→ **WHAT IS REQUIRED**
Starting at the line below with "cyan ellipse: (96, 112) -> (92, 88), moved" and stopping at the line with "purple semicircle: (141, 168)", please print each line exactly, those two included, and skip every picture.

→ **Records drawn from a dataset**
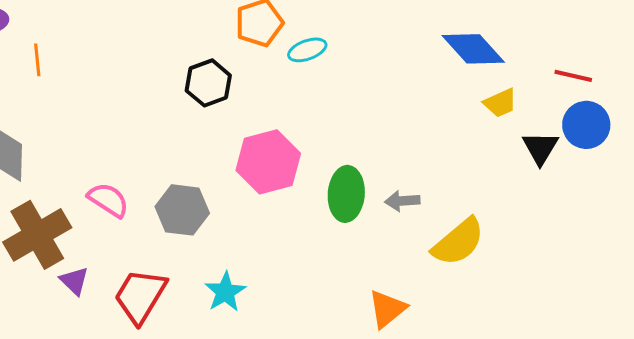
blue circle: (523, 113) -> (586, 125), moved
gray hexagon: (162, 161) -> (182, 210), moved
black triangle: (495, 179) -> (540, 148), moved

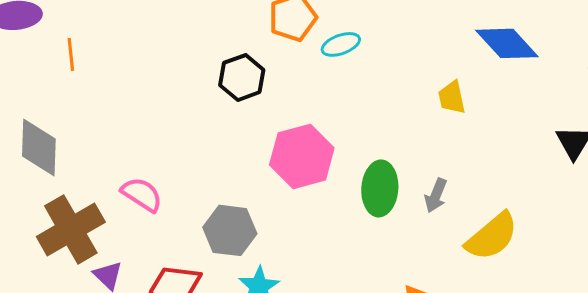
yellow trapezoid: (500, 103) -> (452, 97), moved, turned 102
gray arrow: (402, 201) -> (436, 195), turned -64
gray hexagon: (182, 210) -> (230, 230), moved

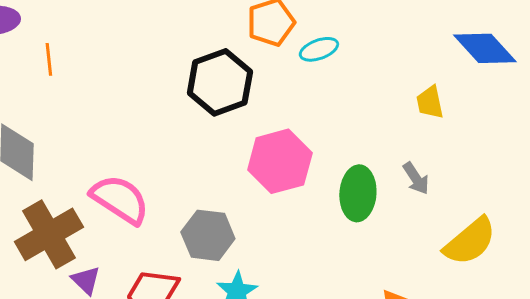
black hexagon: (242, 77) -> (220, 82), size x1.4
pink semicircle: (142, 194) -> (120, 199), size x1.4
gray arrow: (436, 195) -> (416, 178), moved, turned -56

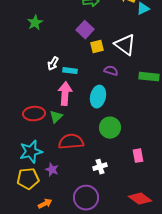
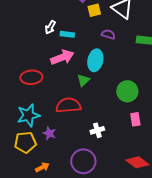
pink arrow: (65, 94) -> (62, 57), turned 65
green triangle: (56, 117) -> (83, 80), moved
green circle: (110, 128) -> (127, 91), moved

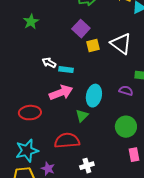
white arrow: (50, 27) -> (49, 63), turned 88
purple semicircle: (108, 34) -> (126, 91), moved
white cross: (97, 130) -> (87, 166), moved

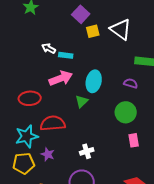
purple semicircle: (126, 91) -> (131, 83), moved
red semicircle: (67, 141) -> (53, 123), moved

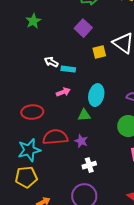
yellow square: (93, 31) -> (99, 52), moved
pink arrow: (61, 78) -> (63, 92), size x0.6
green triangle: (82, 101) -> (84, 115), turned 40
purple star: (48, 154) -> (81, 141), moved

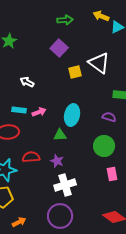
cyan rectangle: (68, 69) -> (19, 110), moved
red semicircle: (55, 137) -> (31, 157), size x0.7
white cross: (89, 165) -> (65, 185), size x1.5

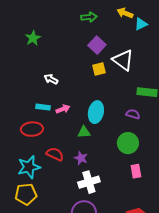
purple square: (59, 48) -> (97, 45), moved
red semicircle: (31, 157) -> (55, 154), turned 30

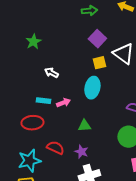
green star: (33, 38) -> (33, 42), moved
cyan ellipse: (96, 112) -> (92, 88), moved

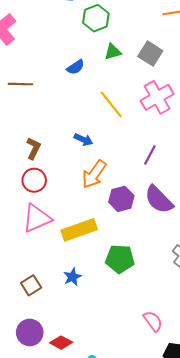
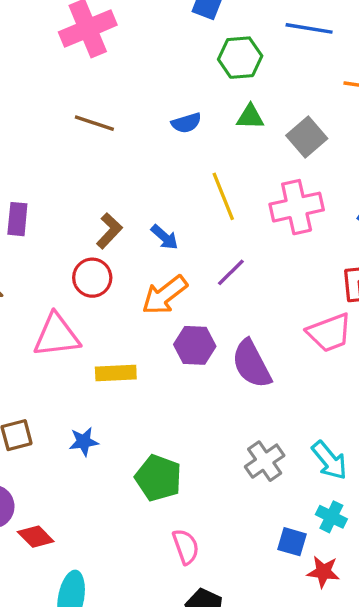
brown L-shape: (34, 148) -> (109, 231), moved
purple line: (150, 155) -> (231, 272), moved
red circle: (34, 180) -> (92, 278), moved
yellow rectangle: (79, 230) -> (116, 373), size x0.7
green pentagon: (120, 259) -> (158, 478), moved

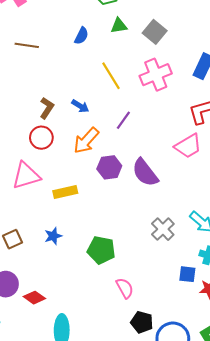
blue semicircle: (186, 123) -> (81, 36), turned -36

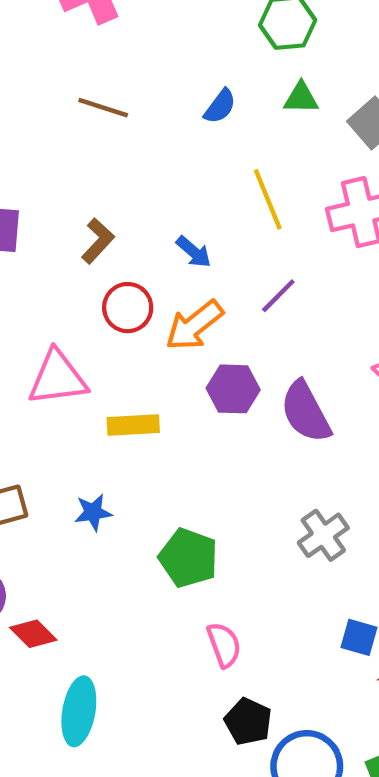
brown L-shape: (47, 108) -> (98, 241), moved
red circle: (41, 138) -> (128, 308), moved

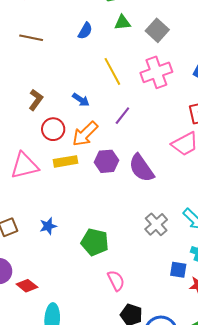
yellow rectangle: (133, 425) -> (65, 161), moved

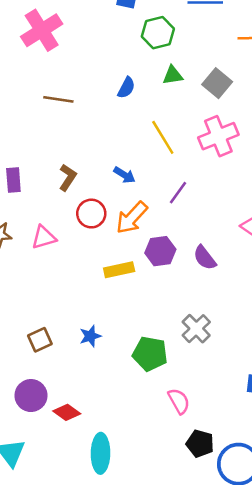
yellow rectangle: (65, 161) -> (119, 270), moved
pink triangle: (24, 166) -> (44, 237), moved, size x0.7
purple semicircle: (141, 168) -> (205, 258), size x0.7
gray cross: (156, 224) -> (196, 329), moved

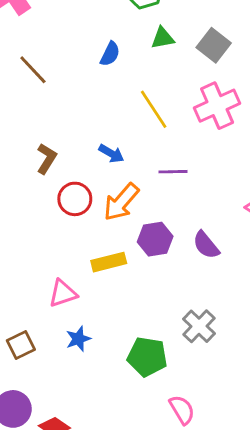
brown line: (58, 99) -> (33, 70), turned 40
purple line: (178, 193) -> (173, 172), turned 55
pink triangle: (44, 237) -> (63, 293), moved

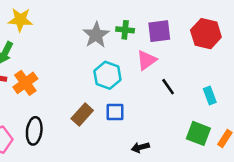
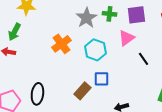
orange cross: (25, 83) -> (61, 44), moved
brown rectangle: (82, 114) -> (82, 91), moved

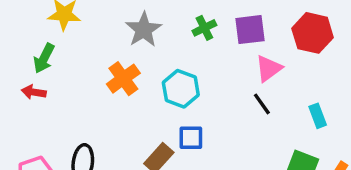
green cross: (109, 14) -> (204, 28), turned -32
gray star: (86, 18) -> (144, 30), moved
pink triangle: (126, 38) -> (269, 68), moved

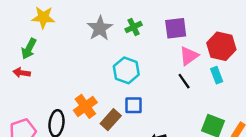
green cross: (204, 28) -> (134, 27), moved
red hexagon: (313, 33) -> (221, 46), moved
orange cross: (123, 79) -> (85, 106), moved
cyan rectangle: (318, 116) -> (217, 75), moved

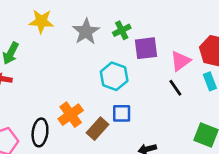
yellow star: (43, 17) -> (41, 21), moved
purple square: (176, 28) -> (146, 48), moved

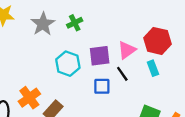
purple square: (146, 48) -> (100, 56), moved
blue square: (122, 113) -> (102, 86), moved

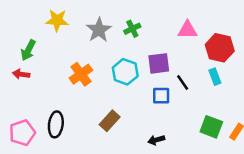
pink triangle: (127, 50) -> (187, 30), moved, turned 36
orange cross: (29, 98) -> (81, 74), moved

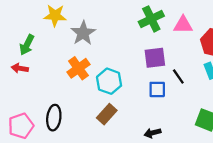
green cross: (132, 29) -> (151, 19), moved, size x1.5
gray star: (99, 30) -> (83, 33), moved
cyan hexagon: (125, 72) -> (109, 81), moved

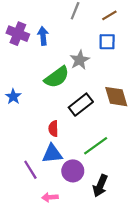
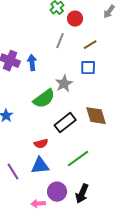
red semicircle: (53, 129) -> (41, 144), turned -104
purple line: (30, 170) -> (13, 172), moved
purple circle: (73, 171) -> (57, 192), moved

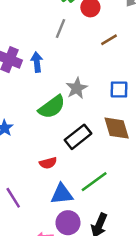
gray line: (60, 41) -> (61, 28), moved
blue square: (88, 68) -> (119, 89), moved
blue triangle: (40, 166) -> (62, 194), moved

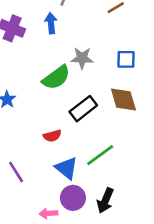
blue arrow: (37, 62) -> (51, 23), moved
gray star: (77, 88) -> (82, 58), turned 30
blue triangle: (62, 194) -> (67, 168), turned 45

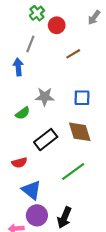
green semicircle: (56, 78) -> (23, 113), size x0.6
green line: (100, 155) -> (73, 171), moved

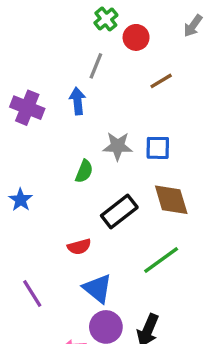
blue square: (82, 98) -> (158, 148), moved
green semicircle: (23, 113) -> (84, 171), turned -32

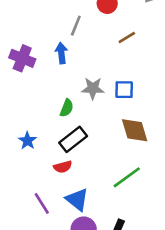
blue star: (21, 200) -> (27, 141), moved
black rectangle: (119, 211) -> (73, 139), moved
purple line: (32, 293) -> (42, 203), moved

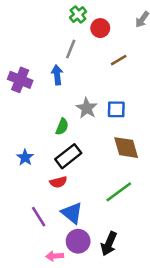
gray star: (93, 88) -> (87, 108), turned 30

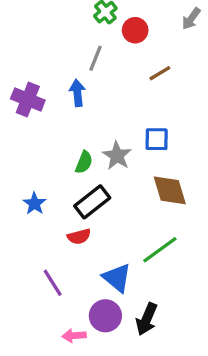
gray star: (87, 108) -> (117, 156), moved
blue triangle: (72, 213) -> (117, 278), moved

==

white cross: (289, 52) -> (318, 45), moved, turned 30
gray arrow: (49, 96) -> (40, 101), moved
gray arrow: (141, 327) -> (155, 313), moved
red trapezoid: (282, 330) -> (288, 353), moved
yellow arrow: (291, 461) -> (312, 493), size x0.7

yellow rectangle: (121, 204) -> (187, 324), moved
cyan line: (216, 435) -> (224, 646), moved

→ **RESPONSE TO THIS EXERCISE**
cyan ellipse: (96, 112) -> (92, 88), moved

brown L-shape: (34, 148) -> (109, 231), moved
purple line: (150, 155) -> (231, 272), moved
red circle: (34, 180) -> (92, 278), moved
yellow rectangle: (79, 230) -> (116, 373), size x0.7
green pentagon: (120, 259) -> (158, 478), moved

blue semicircle: (186, 123) -> (81, 36), turned -36

brown L-shape: (47, 108) -> (98, 241), moved
red circle: (41, 138) -> (128, 308), moved

yellow rectangle: (133, 425) -> (65, 161), moved

yellow rectangle: (65, 161) -> (119, 270), moved
pink triangle: (24, 166) -> (44, 237), moved, size x0.7
purple semicircle: (141, 168) -> (205, 258), size x0.7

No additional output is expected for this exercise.